* [Task details] Print the data below exactly, but only the lines from the one containing "TFT1 pin SDI: D2 -> none" down to the one containing "DHT: none -> DHT22", inclusive.

(Extracted data Opens)

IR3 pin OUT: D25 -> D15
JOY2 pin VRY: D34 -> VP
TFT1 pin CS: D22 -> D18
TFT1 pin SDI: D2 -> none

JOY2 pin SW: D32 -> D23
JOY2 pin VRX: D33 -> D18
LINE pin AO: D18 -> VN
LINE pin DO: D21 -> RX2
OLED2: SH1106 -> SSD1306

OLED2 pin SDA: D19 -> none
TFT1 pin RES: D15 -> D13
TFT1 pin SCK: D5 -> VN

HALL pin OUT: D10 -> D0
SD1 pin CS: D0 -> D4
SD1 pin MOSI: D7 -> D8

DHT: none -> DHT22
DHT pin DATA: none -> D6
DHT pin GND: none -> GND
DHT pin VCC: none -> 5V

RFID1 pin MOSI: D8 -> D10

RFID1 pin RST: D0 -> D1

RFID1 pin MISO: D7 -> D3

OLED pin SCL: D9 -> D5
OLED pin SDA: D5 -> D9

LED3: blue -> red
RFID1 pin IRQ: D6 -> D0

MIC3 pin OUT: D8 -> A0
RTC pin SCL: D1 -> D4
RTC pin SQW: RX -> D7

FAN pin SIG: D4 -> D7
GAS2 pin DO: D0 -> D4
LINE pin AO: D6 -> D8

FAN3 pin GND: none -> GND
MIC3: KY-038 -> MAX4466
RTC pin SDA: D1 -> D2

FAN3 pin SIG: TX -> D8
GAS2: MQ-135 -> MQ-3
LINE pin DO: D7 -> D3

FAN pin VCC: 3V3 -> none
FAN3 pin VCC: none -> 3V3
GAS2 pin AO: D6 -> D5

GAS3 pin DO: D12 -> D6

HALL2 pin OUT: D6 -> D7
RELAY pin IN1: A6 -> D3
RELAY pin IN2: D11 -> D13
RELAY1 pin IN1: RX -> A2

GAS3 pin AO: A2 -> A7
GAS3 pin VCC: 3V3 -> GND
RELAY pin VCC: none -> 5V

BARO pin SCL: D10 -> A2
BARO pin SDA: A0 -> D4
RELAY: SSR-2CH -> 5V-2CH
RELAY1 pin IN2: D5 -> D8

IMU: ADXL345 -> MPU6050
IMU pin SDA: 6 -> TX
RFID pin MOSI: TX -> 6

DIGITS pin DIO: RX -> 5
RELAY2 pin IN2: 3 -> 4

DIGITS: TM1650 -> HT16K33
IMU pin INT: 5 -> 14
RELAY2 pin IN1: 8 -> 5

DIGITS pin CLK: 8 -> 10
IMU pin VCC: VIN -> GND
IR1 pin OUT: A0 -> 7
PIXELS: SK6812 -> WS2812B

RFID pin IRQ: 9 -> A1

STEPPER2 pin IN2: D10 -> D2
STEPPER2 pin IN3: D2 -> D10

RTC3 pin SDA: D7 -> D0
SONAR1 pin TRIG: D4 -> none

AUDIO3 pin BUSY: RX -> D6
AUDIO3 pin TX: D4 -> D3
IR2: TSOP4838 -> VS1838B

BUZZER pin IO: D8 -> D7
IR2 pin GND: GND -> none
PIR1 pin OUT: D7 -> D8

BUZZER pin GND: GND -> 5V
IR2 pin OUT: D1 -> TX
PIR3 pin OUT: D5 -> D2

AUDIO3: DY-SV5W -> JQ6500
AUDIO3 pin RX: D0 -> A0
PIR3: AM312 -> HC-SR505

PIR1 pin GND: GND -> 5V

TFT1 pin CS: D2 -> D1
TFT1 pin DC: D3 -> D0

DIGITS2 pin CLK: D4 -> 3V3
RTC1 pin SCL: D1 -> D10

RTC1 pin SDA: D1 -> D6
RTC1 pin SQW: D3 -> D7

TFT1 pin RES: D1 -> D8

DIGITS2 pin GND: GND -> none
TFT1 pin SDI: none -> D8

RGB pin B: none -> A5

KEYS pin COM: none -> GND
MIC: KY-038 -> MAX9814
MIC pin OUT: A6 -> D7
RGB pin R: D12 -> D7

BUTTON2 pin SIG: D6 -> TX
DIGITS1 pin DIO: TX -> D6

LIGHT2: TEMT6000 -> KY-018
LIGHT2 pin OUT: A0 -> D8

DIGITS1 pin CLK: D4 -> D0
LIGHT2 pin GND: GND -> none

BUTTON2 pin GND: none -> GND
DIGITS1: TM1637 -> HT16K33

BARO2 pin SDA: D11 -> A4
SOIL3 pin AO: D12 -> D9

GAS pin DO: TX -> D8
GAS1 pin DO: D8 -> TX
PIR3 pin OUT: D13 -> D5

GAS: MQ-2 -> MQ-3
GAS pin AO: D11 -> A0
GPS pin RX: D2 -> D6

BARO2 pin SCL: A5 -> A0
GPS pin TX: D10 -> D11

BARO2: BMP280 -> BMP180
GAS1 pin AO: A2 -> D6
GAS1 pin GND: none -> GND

(Extracted data Closes)

* [Written solution]
TFT1 pin SDI: D2 -> none

JOY2 pin SW: D32 -> D23
JOY2 pin VRX: D33 -> D18
LINE pin AO: D18 -> VN
LINE pin DO: D21 -> RX2
OLED2: SH1106 -> SSD1306

OLED2 pin SDA: D19 -> none
TFT1 pin RES: D15 -> D13
TFT1 pin SCK: D5 -> VN

HALL pin OUT: D10 -> D0
SD1 pin CS: D0 -> D4
SD1 pin MOSI: D7 -> D8

DHT: none -> DHT22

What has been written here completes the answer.